■ Provided data ■
>>>>>

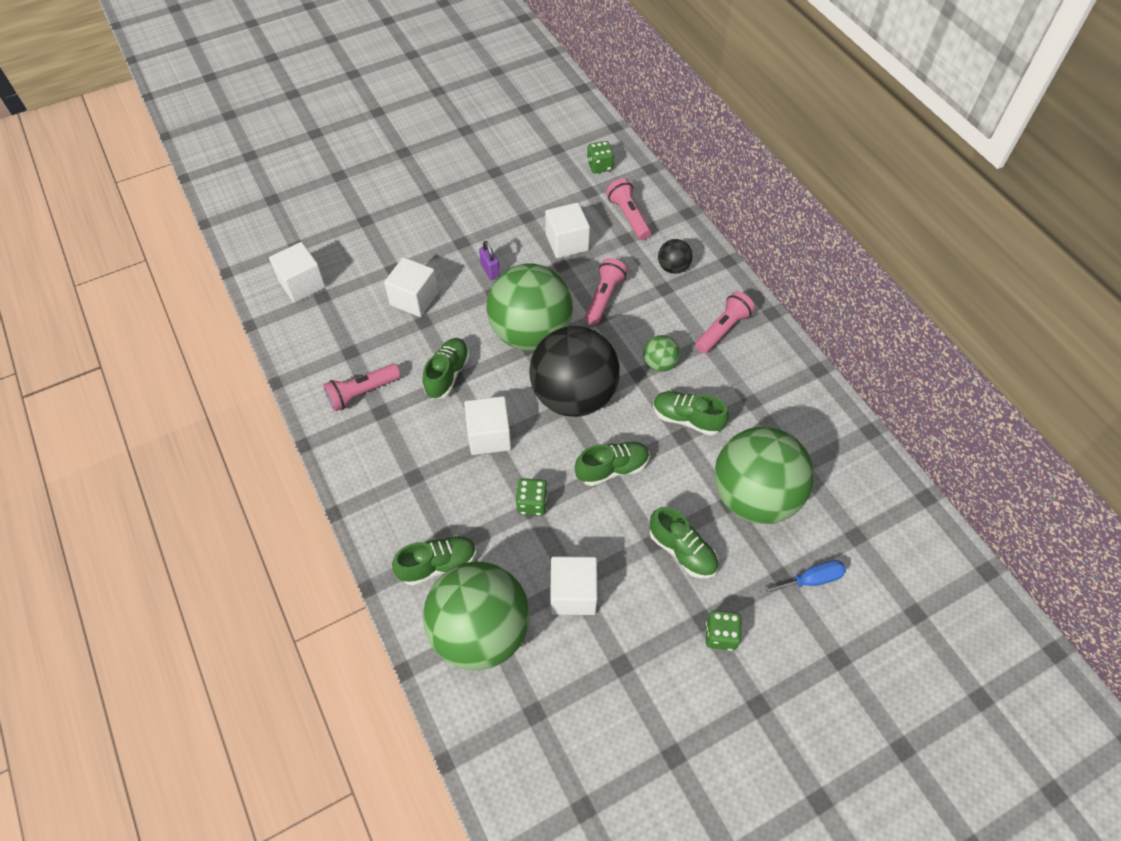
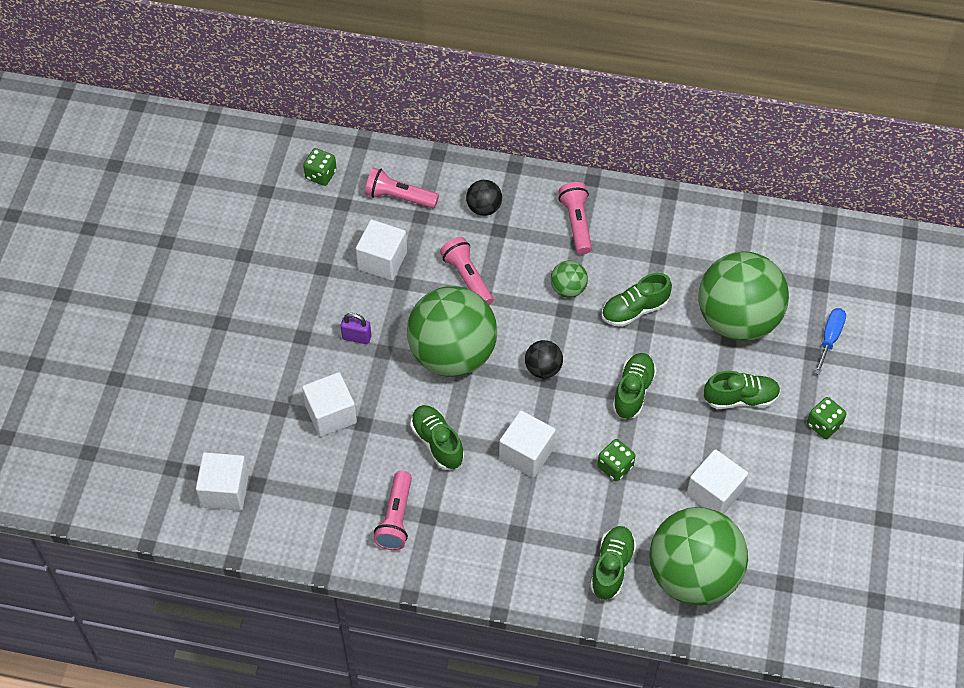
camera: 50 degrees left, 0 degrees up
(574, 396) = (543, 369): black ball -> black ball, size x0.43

<<<<<
>>>>>

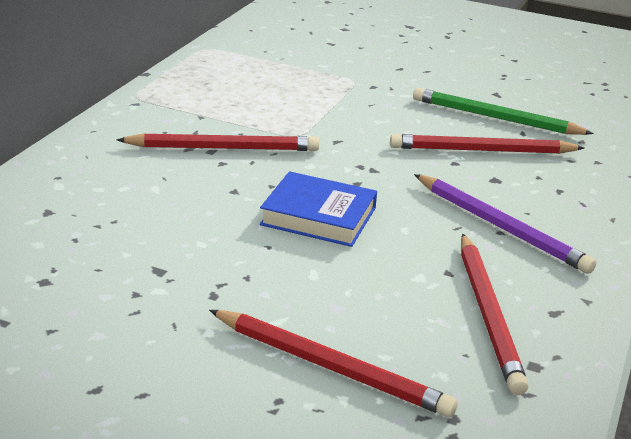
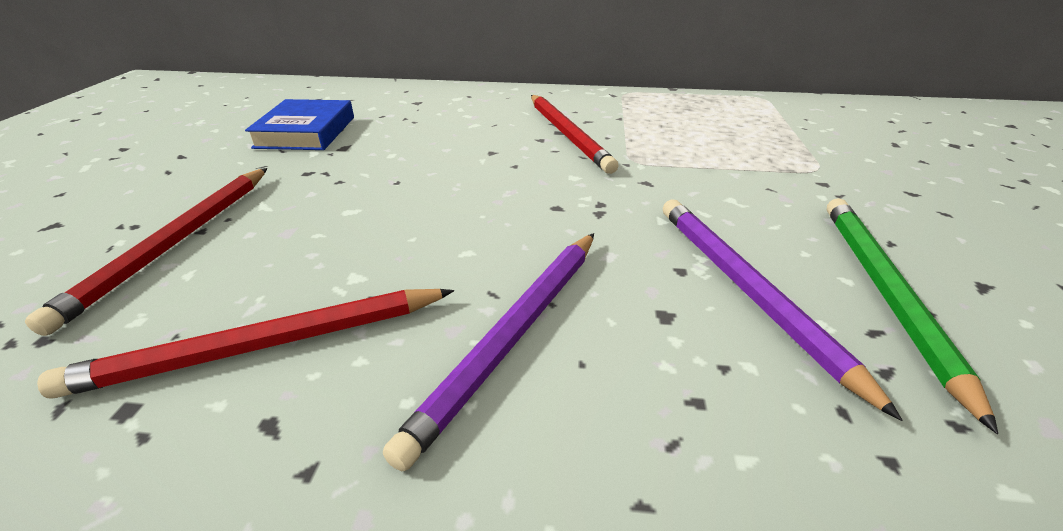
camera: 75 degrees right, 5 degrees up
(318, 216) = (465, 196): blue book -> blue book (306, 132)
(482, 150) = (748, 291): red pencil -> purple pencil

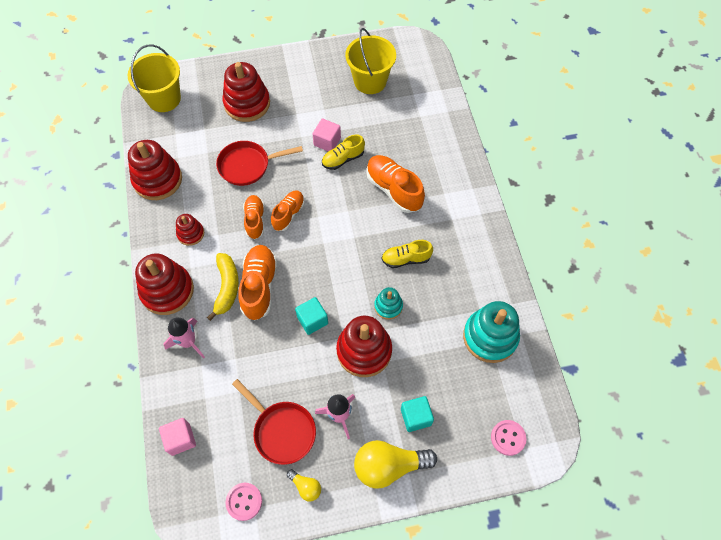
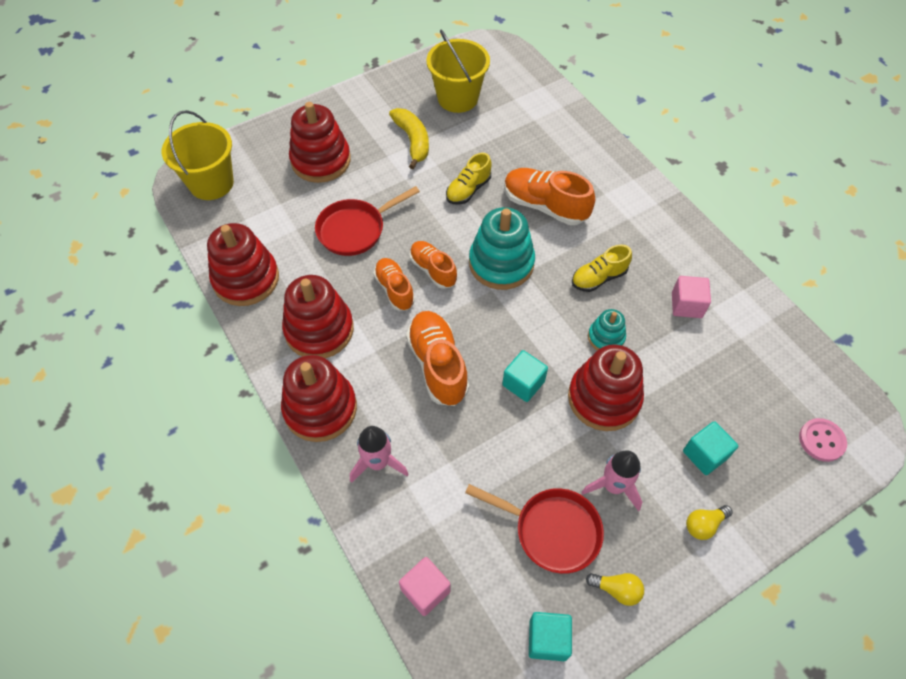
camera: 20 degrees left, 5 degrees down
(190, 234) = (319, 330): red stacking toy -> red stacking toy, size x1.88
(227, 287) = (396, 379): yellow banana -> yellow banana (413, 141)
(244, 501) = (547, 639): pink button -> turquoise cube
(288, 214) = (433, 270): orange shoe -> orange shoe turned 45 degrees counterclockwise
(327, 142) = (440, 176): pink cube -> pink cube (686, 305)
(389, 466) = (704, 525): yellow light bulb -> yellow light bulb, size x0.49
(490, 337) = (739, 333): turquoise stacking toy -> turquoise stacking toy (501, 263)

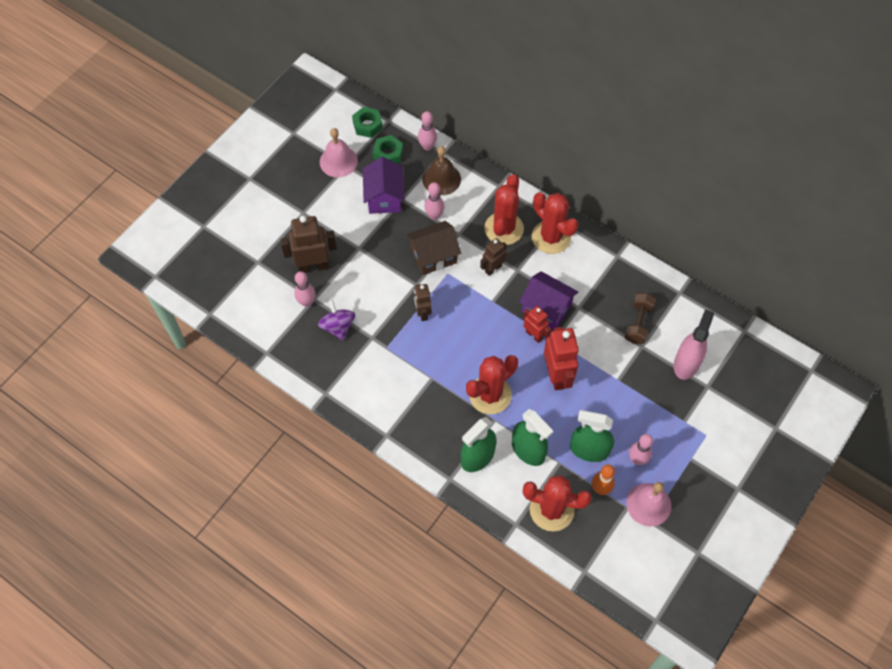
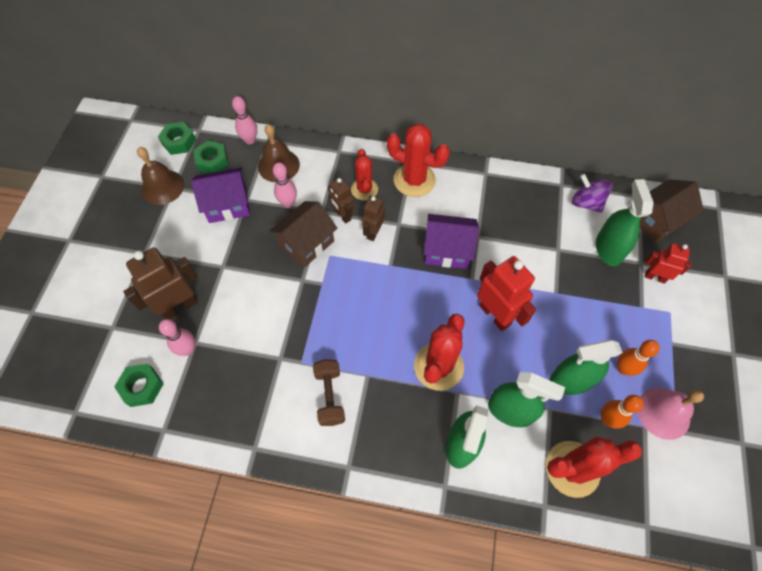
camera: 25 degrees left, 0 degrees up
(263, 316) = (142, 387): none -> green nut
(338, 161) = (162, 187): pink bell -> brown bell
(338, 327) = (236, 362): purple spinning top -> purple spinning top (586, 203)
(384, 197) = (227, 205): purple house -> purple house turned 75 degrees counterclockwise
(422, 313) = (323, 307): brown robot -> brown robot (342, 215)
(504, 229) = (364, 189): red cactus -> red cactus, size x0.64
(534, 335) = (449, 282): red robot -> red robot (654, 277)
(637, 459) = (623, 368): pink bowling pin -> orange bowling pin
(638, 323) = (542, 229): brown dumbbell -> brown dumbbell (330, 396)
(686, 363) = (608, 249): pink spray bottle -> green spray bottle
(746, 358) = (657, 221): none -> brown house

<<<<<
>>>>>

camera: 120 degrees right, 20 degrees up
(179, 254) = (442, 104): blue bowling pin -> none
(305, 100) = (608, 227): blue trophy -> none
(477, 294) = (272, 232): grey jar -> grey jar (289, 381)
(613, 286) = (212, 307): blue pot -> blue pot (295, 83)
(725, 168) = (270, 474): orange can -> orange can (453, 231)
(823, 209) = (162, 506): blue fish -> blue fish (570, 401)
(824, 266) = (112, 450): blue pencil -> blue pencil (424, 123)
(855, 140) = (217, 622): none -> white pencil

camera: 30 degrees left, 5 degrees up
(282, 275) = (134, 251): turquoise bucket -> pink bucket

<<<<<

Among the entries above, the line containing "camera: 50 degrees left, 0 degrees up", the line containing "(574, 396) = (543, 369): black", and all lines between them are to be restated word for word; nothing else belongs in the reply.

■ Answer box ■
camera: 50 degrees left, 0 degrees up
(574, 396) = (543, 369): black ball -> black ball, size x0.43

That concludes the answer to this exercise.